* Work to be completed *
Please copy the records verbatim, starting at the line that contains "Processor (541, 334)" and ending with the final line of the records.

----- Data listing -----

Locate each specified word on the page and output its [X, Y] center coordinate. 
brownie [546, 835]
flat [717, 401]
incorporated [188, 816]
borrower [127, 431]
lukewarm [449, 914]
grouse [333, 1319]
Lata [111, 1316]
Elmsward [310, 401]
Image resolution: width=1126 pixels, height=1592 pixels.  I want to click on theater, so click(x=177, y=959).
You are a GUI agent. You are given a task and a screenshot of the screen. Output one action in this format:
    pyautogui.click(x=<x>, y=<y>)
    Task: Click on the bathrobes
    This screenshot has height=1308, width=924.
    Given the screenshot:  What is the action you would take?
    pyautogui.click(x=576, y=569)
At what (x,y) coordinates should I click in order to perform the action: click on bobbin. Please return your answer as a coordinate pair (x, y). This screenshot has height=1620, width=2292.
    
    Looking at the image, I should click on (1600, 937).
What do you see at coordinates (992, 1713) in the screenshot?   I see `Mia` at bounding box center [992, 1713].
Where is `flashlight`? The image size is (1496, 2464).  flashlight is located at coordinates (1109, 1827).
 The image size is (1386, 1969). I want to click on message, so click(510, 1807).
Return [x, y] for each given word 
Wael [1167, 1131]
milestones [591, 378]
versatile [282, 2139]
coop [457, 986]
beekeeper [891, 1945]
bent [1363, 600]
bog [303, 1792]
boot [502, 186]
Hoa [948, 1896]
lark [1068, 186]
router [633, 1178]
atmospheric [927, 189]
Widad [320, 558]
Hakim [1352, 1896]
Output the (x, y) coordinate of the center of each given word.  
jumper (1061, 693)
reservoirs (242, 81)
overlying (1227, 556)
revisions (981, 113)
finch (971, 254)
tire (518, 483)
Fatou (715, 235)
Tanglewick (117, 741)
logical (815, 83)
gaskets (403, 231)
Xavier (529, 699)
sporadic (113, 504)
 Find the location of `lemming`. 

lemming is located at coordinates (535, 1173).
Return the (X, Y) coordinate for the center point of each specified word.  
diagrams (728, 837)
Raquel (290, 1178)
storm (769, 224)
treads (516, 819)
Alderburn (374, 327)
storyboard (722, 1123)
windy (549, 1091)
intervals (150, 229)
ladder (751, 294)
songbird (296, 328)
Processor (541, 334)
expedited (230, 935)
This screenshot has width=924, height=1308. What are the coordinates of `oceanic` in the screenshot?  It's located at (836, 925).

-----

* Answer to the exercise *
Processor (541, 334)
expedited (230, 935)
This screenshot has width=924, height=1308. What are the coordinates of `oceanic` in the screenshot?  It's located at (836, 925).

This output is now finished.